When you reach the line containing "(540, 429) = (678, 257): none" in the entries below, repeat it and each line after it exactly until the entries end.
Exercise inputs section start
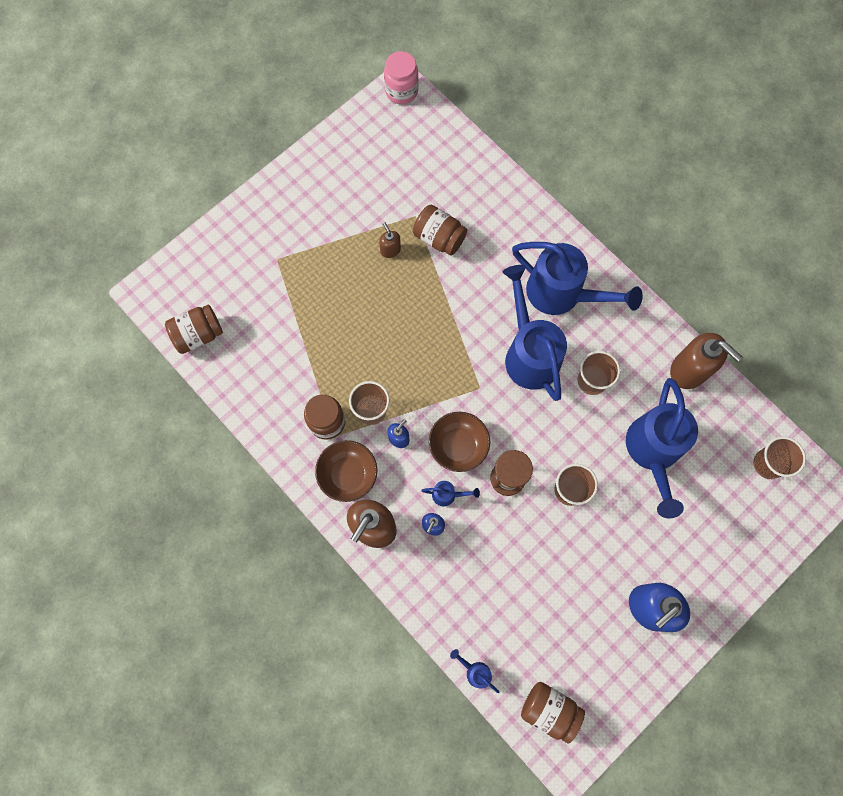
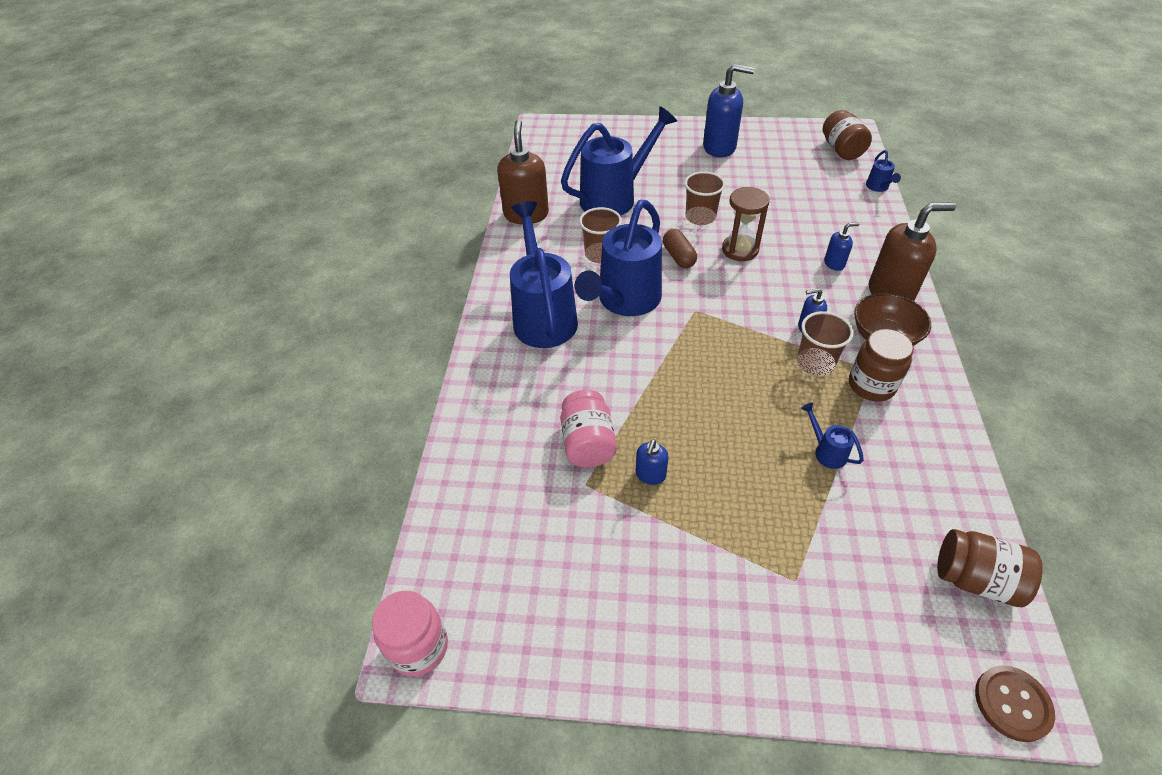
camera: 130 degrees left, 25 degrees down
(153, 285) = (1012, 703): none -> brown button
(390, 250) = (650, 475): brown soap dispenser -> blue soap dispenser
(439, 238) = (588, 443): brown jar -> pink jar
(447, 495) = (801, 271): blue watering can -> blue watering can (826, 452)
(458, 446) = (758, 290): brown bowl -> none
(540, 429) = (678, 257): none -> brown capsule
(768, 464) = (553, 151): brown cup -> none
Exercise inputs section end
Solution for this problem:
(540, 429) = (678, 257): none -> brown capsule
(768, 464) = (553, 151): brown cup -> none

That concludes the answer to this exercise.